Work to complete: The response should be exactly the number of lines in the material below that contain the word "minus".

Records shown:
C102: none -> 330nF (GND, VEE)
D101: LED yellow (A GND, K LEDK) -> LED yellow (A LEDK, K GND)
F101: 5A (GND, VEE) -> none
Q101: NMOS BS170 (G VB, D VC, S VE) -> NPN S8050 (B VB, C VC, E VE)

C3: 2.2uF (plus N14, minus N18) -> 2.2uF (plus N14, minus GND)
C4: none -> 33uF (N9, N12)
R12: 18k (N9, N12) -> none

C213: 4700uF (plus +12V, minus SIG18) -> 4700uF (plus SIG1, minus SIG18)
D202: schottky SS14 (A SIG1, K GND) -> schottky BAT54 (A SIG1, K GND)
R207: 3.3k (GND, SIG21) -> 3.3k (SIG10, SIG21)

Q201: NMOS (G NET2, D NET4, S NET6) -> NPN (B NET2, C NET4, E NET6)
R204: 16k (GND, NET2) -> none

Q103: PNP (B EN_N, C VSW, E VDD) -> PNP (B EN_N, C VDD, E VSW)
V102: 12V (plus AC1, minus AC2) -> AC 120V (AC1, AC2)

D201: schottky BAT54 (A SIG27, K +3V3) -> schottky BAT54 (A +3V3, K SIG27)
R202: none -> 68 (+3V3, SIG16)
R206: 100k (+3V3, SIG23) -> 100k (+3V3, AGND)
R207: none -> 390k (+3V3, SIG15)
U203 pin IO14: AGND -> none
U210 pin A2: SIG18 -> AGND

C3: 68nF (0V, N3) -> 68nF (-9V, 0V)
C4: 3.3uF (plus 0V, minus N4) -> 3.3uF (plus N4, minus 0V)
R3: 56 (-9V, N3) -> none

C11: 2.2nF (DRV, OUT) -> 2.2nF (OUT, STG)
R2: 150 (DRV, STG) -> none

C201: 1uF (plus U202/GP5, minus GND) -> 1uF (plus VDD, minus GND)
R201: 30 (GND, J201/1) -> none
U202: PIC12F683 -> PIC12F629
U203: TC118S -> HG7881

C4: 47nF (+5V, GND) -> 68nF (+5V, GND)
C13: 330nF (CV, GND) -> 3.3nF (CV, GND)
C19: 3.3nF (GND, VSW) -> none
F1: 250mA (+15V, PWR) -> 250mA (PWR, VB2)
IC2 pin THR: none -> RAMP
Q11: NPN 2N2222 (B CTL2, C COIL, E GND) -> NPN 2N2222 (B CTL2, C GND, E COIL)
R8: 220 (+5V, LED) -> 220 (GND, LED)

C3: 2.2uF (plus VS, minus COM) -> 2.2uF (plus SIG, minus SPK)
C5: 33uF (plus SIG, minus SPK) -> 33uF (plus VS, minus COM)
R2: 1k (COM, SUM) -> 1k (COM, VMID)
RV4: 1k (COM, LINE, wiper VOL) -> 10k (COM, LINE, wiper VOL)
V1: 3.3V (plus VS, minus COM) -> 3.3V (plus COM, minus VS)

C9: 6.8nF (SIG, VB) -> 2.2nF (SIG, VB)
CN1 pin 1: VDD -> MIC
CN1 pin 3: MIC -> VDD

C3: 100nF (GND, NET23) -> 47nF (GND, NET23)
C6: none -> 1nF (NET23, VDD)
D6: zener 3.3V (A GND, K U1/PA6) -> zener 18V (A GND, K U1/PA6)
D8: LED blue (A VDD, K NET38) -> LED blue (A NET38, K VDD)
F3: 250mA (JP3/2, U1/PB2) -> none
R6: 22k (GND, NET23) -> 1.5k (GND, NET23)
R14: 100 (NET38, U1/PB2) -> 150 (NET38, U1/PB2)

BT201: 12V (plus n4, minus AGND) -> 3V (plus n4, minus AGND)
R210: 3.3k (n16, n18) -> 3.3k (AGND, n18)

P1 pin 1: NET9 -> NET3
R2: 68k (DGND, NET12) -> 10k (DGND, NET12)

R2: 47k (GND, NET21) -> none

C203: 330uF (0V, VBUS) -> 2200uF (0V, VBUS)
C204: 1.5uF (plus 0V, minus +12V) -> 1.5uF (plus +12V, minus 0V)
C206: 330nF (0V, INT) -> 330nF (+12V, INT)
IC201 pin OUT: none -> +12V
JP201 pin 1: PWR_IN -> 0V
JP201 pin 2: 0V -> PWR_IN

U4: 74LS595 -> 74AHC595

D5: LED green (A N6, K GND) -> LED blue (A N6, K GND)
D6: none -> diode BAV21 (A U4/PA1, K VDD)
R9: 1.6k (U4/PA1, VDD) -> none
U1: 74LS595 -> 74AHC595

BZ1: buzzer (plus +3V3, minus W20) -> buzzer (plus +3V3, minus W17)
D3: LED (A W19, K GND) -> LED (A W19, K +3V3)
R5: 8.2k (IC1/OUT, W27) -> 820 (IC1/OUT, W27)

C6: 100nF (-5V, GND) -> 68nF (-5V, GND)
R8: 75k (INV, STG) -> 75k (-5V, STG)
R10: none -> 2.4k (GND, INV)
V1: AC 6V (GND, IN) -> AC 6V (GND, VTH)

Your solution: 11